#### TASK REQUIREMENTS:
A word-for-word copy of the entries is the goal; leave out the pictures.

Coordinate-based change listings:
******************************

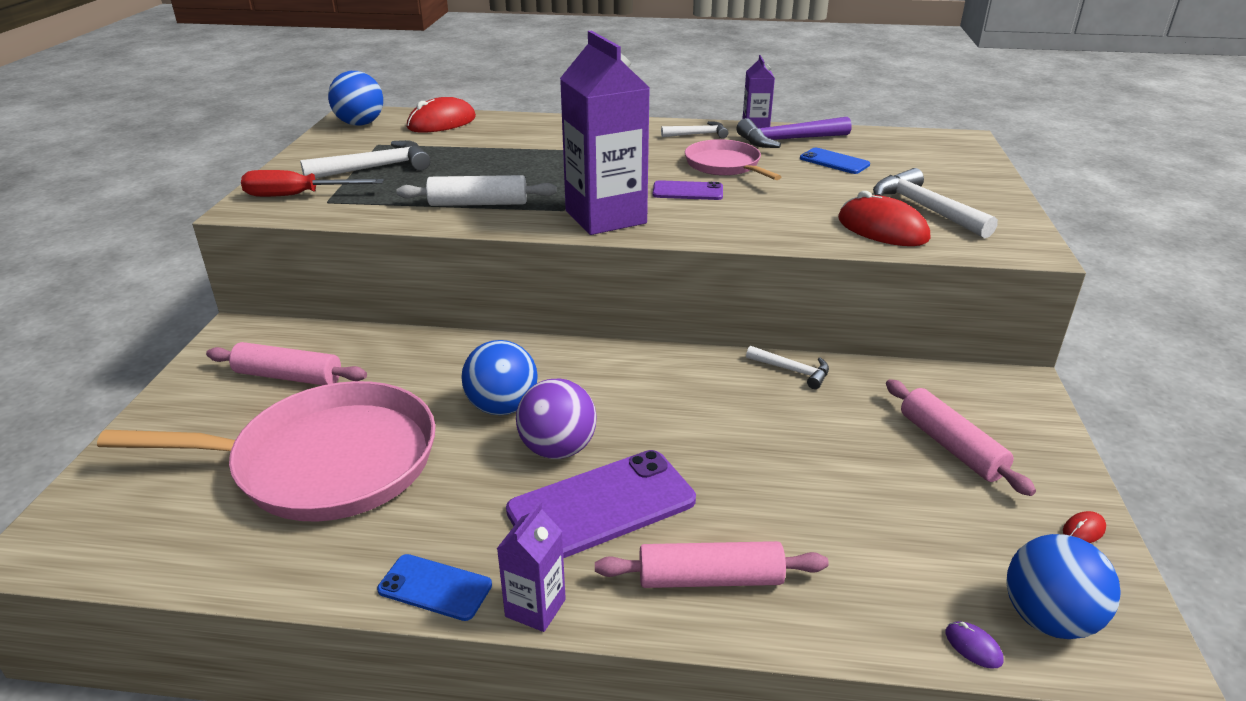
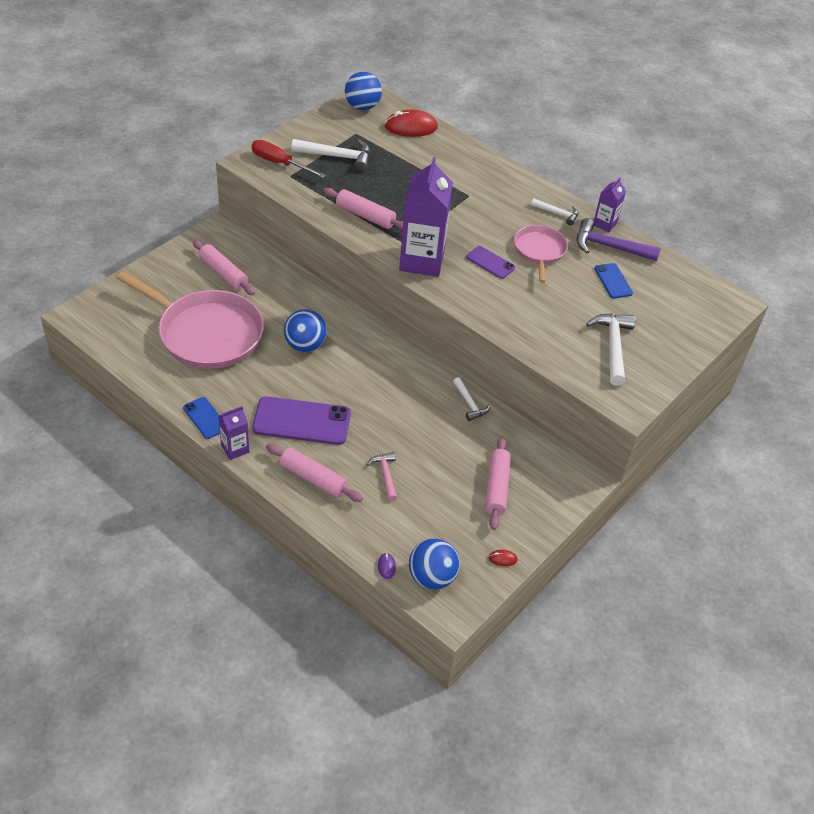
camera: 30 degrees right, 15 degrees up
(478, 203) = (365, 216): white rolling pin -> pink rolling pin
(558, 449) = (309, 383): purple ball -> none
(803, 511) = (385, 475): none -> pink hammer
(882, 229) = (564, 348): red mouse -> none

******************************

#### RESPONSE TO THIS TASK:
camera: 30 degrees right, 15 degrees up
(478, 203) = (365, 216): white rolling pin -> pink rolling pin
(558, 449) = (309, 383): purple ball -> none
(803, 511) = (385, 475): none -> pink hammer
(882, 229) = (564, 348): red mouse -> none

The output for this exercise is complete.